PROBLEM REQUIREMENTS: An exact transcription of each entry below is required, without any pictures.

START TASK MATERIAL

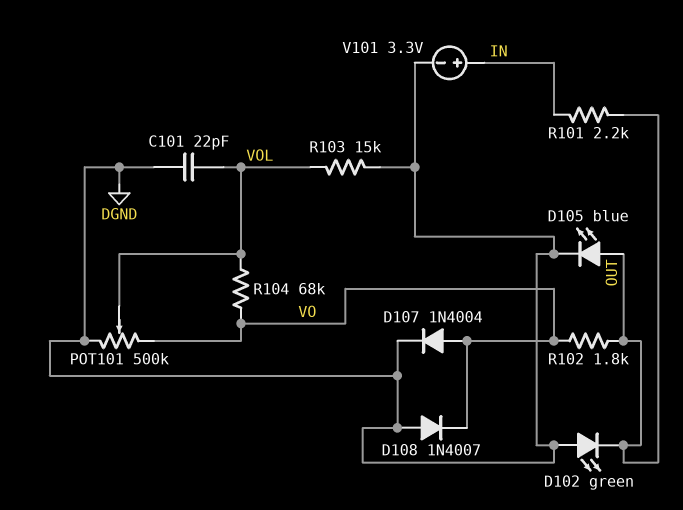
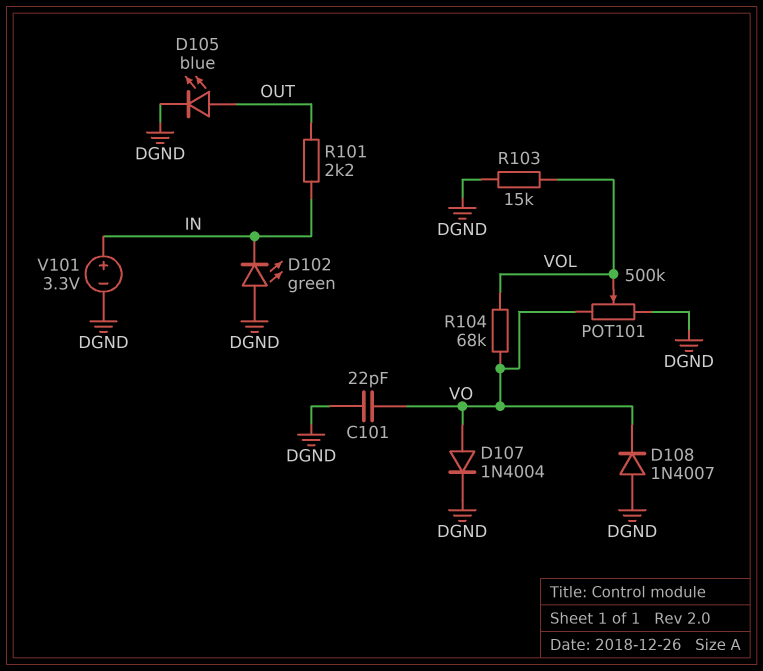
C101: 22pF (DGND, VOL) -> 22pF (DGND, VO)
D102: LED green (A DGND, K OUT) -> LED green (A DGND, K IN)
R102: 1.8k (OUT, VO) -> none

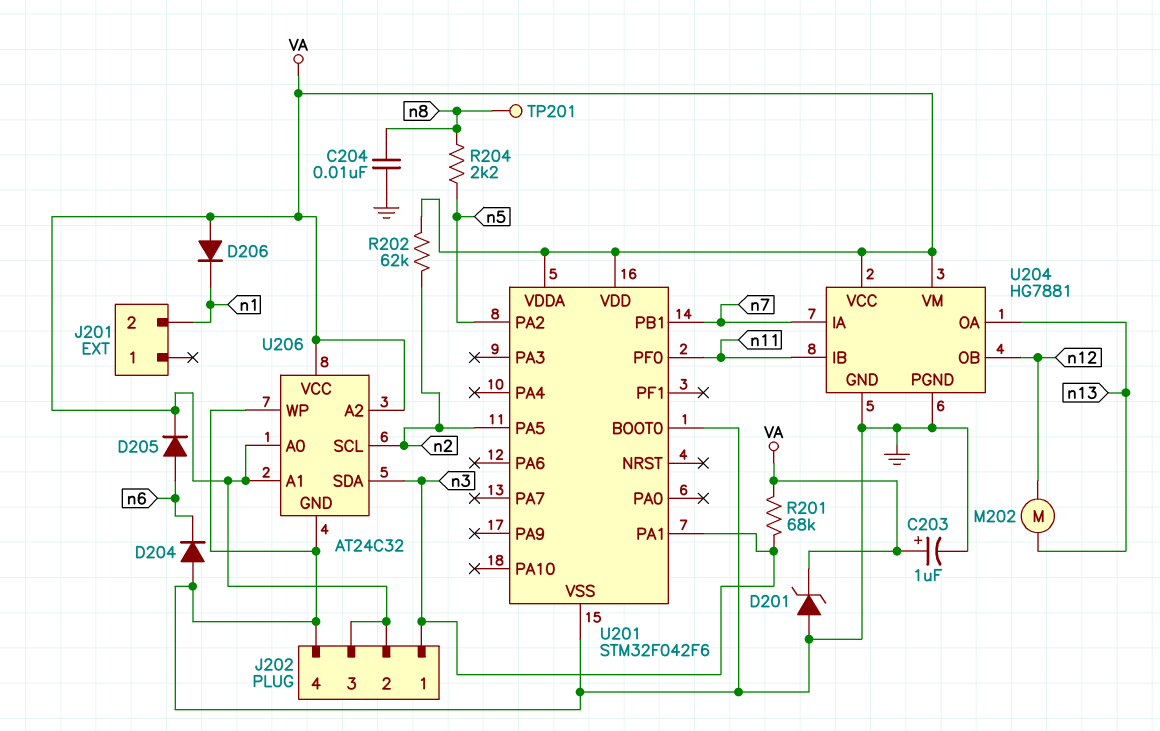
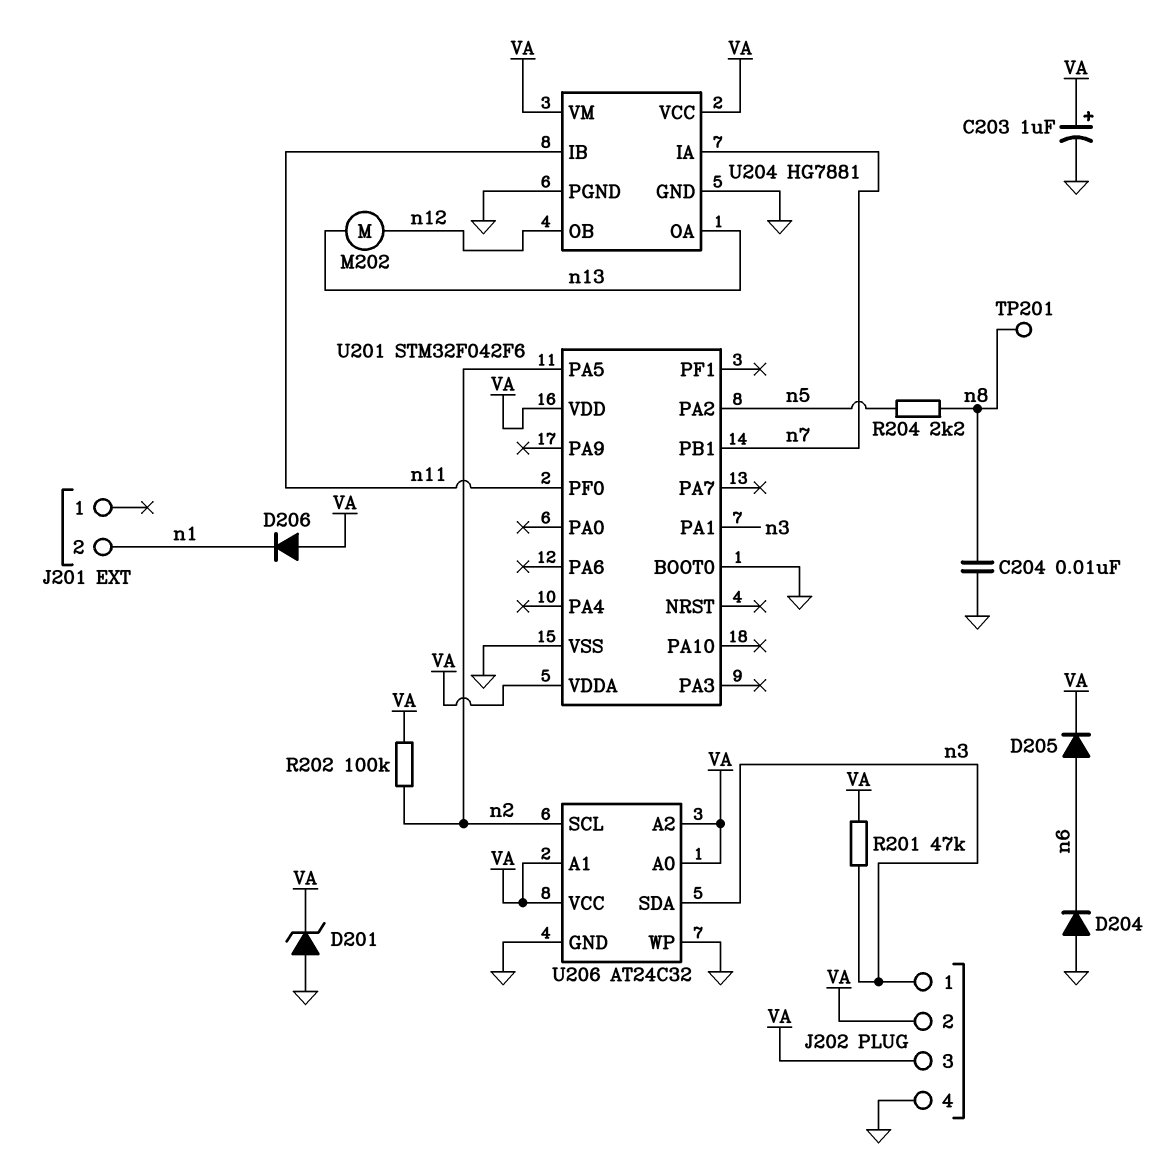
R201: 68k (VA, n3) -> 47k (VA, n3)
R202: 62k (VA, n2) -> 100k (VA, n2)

END TASK MATERIAL

EXPECTED ANSWER:
C101: 22pF (DGND, VOL) -> 22pF (DGND, VO)
D102: LED green (A DGND, K OUT) -> LED green (A DGND, K IN)
R102: 1.8k (OUT, VO) -> none

R201: 68k (VA, n3) -> 47k (VA, n3)
R202: 62k (VA, n2) -> 100k (VA, n2)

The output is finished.